» **Required action**
Wherever a picture appears in the listing below, leave it out and reproduce the rest exactly.

» **Dataset excerpt**

# # # #

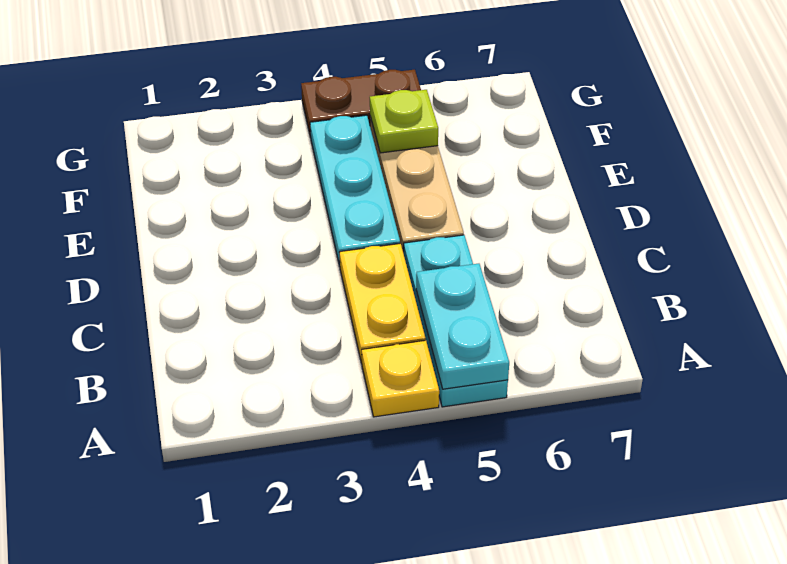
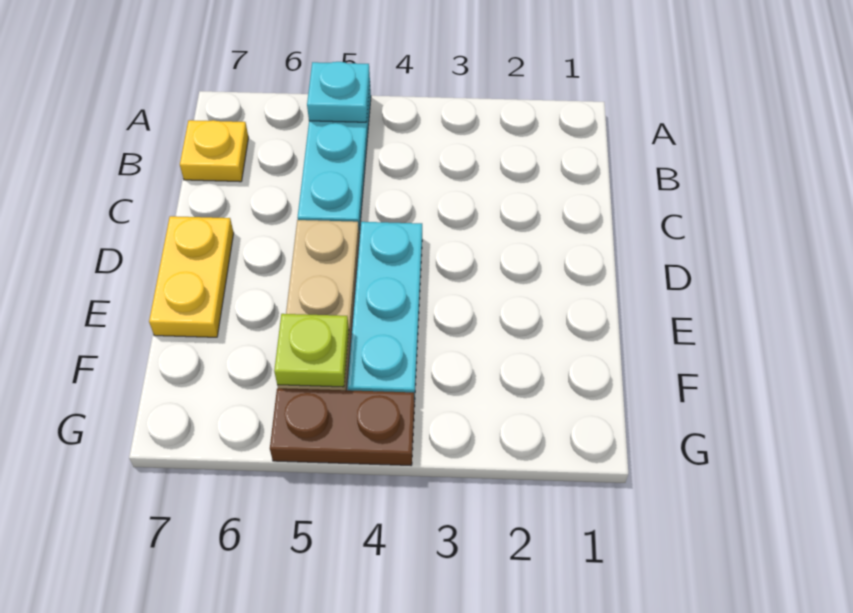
yellow plate A4 level 1 -> yellow plate B7 level 1
cyan plate A5:B5 level 2 -> cyan plate A5 level 2
yellow plate B4:C4 level 1 -> yellow plate D7:E7 level 1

# # # #

» **Answer section**
yellow plate A4 level 1 -> yellow plate B7 level 1
cyan plate A5:B5 level 2 -> cyan plate A5 level 2
yellow plate B4:C4 level 1 -> yellow plate D7:E7 level 1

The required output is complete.